What the exercise asks
Give again, exactly as written, each line of the material below starting at the line that contains "brown brush: 1 -> 2" and ending at the line that contains "turquoise rolling pin: 3 -> 4". Both ends count, and no other line does.

Information supplied

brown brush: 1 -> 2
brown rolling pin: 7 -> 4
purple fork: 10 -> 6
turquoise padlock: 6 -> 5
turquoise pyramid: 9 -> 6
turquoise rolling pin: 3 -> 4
==
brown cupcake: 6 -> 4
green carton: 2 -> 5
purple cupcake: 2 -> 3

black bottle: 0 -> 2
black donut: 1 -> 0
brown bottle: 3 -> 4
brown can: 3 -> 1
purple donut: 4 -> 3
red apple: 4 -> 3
--
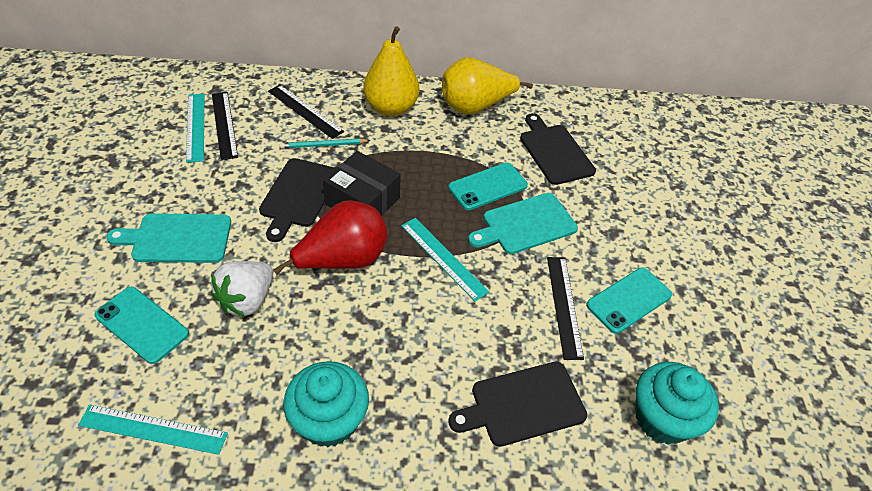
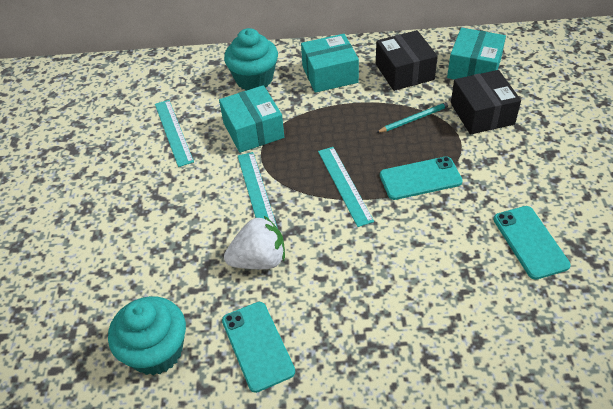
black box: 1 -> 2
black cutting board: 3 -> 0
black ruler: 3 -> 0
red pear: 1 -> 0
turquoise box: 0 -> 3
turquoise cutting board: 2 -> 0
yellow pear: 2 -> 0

Task answer
brown brush: 1 -> 2
brown rolling pin: 7 -> 4
purple fork: 10 -> 6
turquoise padlock: 6 -> 5
turquoise pyramid: 9 -> 6
turquoise rolling pin: 3 -> 4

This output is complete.